-- Required action --
Could you give the data below again, exactly and completely?

-- Task input --
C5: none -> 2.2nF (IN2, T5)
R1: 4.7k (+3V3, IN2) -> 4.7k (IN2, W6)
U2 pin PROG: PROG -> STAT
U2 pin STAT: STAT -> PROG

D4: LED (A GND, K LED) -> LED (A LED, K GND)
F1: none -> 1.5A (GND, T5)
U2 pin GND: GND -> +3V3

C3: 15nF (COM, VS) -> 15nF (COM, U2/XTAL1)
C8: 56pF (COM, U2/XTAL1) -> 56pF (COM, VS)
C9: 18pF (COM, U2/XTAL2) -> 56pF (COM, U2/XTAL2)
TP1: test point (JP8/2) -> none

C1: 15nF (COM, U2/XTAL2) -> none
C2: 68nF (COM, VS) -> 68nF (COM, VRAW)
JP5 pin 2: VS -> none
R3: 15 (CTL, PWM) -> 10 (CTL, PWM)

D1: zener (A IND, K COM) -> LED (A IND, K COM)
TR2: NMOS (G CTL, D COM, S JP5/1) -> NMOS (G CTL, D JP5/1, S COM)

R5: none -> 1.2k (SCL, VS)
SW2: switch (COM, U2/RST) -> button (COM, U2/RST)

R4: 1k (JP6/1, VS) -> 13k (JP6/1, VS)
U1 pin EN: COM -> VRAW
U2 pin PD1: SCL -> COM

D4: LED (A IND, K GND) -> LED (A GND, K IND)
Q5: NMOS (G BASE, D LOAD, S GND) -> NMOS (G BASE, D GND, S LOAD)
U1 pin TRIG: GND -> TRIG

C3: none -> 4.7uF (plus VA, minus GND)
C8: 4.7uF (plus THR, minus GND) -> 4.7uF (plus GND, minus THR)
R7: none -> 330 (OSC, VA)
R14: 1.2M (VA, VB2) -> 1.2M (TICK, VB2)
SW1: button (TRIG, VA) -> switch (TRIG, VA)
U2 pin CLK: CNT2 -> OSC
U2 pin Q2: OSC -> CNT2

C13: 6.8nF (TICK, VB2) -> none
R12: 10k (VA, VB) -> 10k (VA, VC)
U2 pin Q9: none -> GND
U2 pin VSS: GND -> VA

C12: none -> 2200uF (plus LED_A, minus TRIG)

-- Answer to the exercise --
C5: none -> 2.2nF (IN2, T5)
R1: 4.7k (+3V3, IN2) -> 4.7k (IN2, W6)
U2 pin PROG: PROG -> STAT
U2 pin STAT: STAT -> PROG

D4: LED (A GND, K LED) -> LED (A LED, K GND)
F1: none -> 1.5A (GND, T5)
U2 pin GND: GND -> +3V3

C3: 15nF (COM, VS) -> 15nF (COM, U2/XTAL1)
C8: 56pF (COM, U2/XTAL1) -> 56pF (COM, VS)
C9: 18pF (COM, U2/XTAL2) -> 56pF (COM, U2/XTAL2)
TP1: test point (JP8/2) -> none

C1: 15nF (COM, U2/XTAL2) -> none
C2: 68nF (COM, VS) -> 68nF (COM, VRAW)
JP5 pin 2: VS -> none
R3: 15 (CTL, PWM) -> 10 (CTL, PWM)

D1: zener (A IND, K COM) -> LED (A IND, K COM)
TR2: NMOS (G CTL, D COM, S JP5/1) -> NMOS (G CTL, D JP5/1, S COM)

R5: none -> 1.2k (SCL, VS)
SW2: switch (COM, U2/RST) -> button (COM, U2/RST)

R4: 1k (JP6/1, VS) -> 13k (JP6/1, VS)
U1 pin EN: COM -> VRAW
U2 pin PD1: SCL -> COM

D4: LED (A IND, K GND) -> LED (A GND, K IND)
Q5: NMOS (G BASE, D LOAD, S GND) -> NMOS (G BASE, D GND, S LOAD)
U1 pin TRIG: GND -> TRIG

C3: none -> 4.7uF (plus VA, minus GND)
C8: 4.7uF (plus THR, minus GND) -> 4.7uF (plus GND, minus THR)
R7: none -> 330 (OSC, VA)
R14: 1.2M (VA, VB2) -> 1.2M (TICK, VB2)
SW1: button (TRIG, VA) -> switch (TRIG, VA)
U2 pin CLK: CNT2 -> OSC
U2 pin Q2: OSC -> CNT2

C13: 6.8nF (TICK, VB2) -> none
R12: 10k (VA, VB) -> 10k (VA, VC)
U2 pin Q9: none -> GND
U2 pin VSS: GND -> VA

C12: none -> 2200uF (plus LED_A, minus TRIG)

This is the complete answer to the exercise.